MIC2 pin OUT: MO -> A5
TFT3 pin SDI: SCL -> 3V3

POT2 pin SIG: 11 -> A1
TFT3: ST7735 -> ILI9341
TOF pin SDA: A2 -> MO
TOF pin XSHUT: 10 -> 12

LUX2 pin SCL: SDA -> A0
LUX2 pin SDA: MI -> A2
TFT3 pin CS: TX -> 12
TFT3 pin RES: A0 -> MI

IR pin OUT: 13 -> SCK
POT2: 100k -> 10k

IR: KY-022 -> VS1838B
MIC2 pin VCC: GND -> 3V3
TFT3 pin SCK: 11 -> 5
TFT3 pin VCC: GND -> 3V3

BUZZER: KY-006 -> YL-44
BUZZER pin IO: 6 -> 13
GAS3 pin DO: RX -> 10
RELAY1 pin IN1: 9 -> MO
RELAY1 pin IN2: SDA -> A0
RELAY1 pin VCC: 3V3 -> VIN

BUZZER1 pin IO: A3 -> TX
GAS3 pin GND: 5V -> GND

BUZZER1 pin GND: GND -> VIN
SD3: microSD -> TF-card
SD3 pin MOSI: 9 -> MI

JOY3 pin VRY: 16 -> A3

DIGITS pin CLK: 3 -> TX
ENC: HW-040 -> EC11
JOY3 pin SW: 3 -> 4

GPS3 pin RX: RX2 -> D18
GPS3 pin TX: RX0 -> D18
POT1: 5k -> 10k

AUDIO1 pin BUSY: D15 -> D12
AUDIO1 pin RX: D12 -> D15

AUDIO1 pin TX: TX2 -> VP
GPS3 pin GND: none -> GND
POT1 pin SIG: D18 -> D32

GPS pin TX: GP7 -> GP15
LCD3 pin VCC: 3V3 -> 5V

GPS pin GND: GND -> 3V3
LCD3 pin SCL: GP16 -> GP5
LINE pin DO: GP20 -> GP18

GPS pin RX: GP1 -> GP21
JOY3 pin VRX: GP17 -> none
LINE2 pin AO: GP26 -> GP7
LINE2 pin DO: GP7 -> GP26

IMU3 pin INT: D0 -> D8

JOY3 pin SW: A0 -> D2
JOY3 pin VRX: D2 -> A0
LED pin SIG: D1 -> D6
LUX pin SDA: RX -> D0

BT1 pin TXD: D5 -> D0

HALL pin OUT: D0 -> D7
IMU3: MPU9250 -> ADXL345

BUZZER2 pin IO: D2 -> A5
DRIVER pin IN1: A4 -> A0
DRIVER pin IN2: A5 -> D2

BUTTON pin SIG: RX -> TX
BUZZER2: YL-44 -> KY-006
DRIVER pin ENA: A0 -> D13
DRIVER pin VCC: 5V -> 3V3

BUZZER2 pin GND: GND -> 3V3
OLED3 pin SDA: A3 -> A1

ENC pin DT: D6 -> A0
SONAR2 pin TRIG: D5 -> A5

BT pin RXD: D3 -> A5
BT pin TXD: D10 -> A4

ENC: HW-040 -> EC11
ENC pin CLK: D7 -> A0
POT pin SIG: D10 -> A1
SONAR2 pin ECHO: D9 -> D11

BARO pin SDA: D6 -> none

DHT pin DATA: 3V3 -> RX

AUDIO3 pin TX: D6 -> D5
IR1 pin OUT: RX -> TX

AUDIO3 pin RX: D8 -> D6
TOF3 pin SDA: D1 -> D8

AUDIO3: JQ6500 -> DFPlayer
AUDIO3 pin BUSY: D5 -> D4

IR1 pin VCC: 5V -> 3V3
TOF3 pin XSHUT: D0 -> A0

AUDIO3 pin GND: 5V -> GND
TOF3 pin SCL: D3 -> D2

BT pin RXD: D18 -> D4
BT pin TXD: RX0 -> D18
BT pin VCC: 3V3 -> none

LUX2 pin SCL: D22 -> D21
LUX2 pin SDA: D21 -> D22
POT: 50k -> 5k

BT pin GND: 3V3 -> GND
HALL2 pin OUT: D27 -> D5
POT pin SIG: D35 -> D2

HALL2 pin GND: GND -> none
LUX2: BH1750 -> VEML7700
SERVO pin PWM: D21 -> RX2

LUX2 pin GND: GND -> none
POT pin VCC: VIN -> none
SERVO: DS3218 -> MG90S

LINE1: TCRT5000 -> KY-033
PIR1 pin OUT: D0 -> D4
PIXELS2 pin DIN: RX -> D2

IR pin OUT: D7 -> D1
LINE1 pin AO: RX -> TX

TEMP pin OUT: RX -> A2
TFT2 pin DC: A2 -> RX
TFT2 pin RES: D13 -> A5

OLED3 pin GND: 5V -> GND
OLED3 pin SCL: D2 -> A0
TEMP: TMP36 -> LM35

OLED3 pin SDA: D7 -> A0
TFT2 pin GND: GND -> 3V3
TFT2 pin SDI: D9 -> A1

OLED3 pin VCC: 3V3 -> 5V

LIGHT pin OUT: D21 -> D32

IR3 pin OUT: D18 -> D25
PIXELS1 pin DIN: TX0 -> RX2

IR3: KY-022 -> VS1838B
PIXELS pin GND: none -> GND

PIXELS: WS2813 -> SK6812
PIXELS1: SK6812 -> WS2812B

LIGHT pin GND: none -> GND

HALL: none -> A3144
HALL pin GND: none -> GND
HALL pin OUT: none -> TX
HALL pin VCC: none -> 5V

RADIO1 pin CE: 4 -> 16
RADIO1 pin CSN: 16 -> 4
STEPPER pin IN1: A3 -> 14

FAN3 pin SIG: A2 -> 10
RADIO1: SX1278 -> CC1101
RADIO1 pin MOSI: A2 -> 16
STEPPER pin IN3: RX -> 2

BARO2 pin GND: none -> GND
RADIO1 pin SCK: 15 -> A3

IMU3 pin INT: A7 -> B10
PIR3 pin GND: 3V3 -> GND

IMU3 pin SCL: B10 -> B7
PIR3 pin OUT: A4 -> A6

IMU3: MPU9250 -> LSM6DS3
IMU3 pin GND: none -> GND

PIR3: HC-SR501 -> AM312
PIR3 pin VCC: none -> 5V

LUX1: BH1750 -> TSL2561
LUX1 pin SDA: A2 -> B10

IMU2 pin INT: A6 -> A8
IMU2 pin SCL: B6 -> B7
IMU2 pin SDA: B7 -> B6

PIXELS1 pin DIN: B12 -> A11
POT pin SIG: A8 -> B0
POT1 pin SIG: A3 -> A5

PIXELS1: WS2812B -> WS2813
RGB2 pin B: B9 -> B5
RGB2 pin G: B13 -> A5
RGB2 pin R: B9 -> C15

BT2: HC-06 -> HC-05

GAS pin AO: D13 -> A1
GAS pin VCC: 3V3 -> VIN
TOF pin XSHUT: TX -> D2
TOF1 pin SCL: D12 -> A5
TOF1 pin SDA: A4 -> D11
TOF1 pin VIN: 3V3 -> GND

EXERCISE GOAL:
The whole of the material above needs to be copied exactly.

OUTPUT OF THE EXERCISE:
MIC2 pin OUT: MO -> A5
TFT3 pin SDI: SCL -> 3V3

POT2 pin SIG: 11 -> A1
TFT3: ST7735 -> ILI9341
TOF pin SDA: A2 -> MO
TOF pin XSHUT: 10 -> 12

LUX2 pin SCL: SDA -> A0
LUX2 pin SDA: MI -> A2
TFT3 pin CS: TX -> 12
TFT3 pin RES: A0 -> MI

IR pin OUT: 13 -> SCK
POT2: 100k -> 10k

IR: KY-022 -> VS1838B
MIC2 pin VCC: GND -> 3V3
TFT3 pin SCK: 11 -> 5
TFT3 pin VCC: GND -> 3V3

BUZZER: KY-006 -> YL-44
BUZZER pin IO: 6 -> 13
GAS3 pin DO: RX -> 10
RELAY1 pin IN1: 9 -> MO
RELAY1 pin IN2: SDA -> A0
RELAY1 pin VCC: 3V3 -> VIN

BUZZER1 pin IO: A3 -> TX
GAS3 pin GND: 5V -> GND

BUZZER1 pin GND: GND -> VIN
SD3: microSD -> TF-card
SD3 pin MOSI: 9 -> MI

JOY3 pin VRY: 16 -> A3

DIGITS pin CLK: 3 -> TX
ENC: HW-040 -> EC11
JOY3 pin SW: 3 -> 4

GPS3 pin RX: RX2 -> D18
GPS3 pin TX: RX0 -> D18
POT1: 5k -> 10k

AUDIO1 pin BUSY: D15 -> D12
AUDIO1 pin RX: D12 -> D15

AUDIO1 pin TX: TX2 -> VP
GPS3 pin GND: none -> GND
POT1 pin SIG: D18 -> D32

GPS pin TX: GP7 -> GP15
LCD3 pin VCC: 3V3 -> 5V

GPS pin GND: GND -> 3V3
LCD3 pin SCL: GP16 -> GP5
LINE pin DO: GP20 -> GP18

GPS pin RX: GP1 -> GP21
JOY3 pin VRX: GP17 -> none
LINE2 pin AO: GP26 -> GP7
LINE2 pin DO: GP7 -> GP26

IMU3 pin INT: D0 -> D8

JOY3 pin SW: A0 -> D2
JOY3 pin VRX: D2 -> A0
LED pin SIG: D1 -> D6
LUX pin SDA: RX -> D0

BT1 pin TXD: D5 -> D0

HALL pin OUT: D0 -> D7
IMU3: MPU9250 -> ADXL345

BUZZER2 pin IO: D2 -> A5
DRIVER pin IN1: A4 -> A0
DRIVER pin IN2: A5 -> D2

BUTTON pin SIG: RX -> TX
BUZZER2: YL-44 -> KY-006
DRIVER pin ENA: A0 -> D13
DRIVER pin VCC: 5V -> 3V3

BUZZER2 pin GND: GND -> 3V3
OLED3 pin SDA: A3 -> A1

ENC pin DT: D6 -> A0
SONAR2 pin TRIG: D5 -> A5

BT pin RXD: D3 -> A5
BT pin TXD: D10 -> A4

ENC: HW-040 -> EC11
ENC pin CLK: D7 -> A0
POT pin SIG: D10 -> A1
SONAR2 pin ECHO: D9 -> D11

BARO pin SDA: D6 -> none

DHT pin DATA: 3V3 -> RX

AUDIO3 pin TX: D6 -> D5
IR1 pin OUT: RX -> TX

AUDIO3 pin RX: D8 -> D6
TOF3 pin SDA: D1 -> D8

AUDIO3: JQ6500 -> DFPlayer
AUDIO3 pin BUSY: D5 -> D4

IR1 pin VCC: 5V -> 3V3
TOF3 pin XSHUT: D0 -> A0

AUDIO3 pin GND: 5V -> GND
TOF3 pin SCL: D3 -> D2

BT pin RXD: D18 -> D4
BT pin TXD: RX0 -> D18
BT pin VCC: 3V3 -> none

LUX2 pin SCL: D22 -> D21
LUX2 pin SDA: D21 -> D22
POT: 50k -> 5k

BT pin GND: 3V3 -> GND
HALL2 pin OUT: D27 -> D5
POT pin SIG: D35 -> D2

HALL2 pin GND: GND -> none
LUX2: BH1750 -> VEML7700
SERVO pin PWM: D21 -> RX2

LUX2 pin GND: GND -> none
POT pin VCC: VIN -> none
SERVO: DS3218 -> MG90S

LINE1: TCRT5000 -> KY-033
PIR1 pin OUT: D0 -> D4
PIXELS2 pin DIN: RX -> D2

IR pin OUT: D7 -> D1
LINE1 pin AO: RX -> TX

TEMP pin OUT: RX -> A2
TFT2 pin DC: A2 -> RX
TFT2 pin RES: D13 -> A5

OLED3 pin GND: 5V -> GND
OLED3 pin SCL: D2 -> A0
TEMP: TMP36 -> LM35

OLED3 pin SDA: D7 -> A0
TFT2 pin GND: GND -> 3V3
TFT2 pin SDI: D9 -> A1

OLED3 pin VCC: 3V3 -> 5V

LIGHT pin OUT: D21 -> D32

IR3 pin OUT: D18 -> D25
PIXELS1 pin DIN: TX0 -> RX2

IR3: KY-022 -> VS1838B
PIXELS pin GND: none -> GND

PIXELS: WS2813 -> SK6812
PIXELS1: SK6812 -> WS2812B

LIGHT pin GND: none -> GND

HALL: none -> A3144
HALL pin GND: none -> GND
HALL pin OUT: none -> TX
HALL pin VCC: none -> 5V

RADIO1 pin CE: 4 -> 16
RADIO1 pin CSN: 16 -> 4
STEPPER pin IN1: A3 -> 14

FAN3 pin SIG: A2 -> 10
RADIO1: SX1278 -> CC1101
RADIO1 pin MOSI: A2 -> 16
STEPPER pin IN3: RX -> 2

BARO2 pin GND: none -> GND
RADIO1 pin SCK: 15 -> A3

IMU3 pin INT: A7 -> B10
PIR3 pin GND: 3V3 -> GND

IMU3 pin SCL: B10 -> B7
PIR3 pin OUT: A4 -> A6

IMU3: MPU9250 -> LSM6DS3
IMU3 pin GND: none -> GND

PIR3: HC-SR501 -> AM312
PIR3 pin VCC: none -> 5V

LUX1: BH1750 -> TSL2561
LUX1 pin SDA: A2 -> B10

IMU2 pin INT: A6 -> A8
IMU2 pin SCL: B6 -> B7
IMU2 pin SDA: B7 -> B6

PIXELS1 pin DIN: B12 -> A11
POT pin SIG: A8 -> B0
POT1 pin SIG: A3 -> A5

PIXELS1: WS2812B -> WS2813
RGB2 pin B: B9 -> B5
RGB2 pin G: B13 -> A5
RGB2 pin R: B9 -> C15

BT2: HC-06 -> HC-05

GAS pin AO: D13 -> A1
GAS pin VCC: 3V3 -> VIN
TOF pin XSHUT: TX -> D2
TOF1 pin SCL: D12 -> A5
TOF1 pin SDA: A4 -> D11
TOF1 pin VIN: 3V3 -> GND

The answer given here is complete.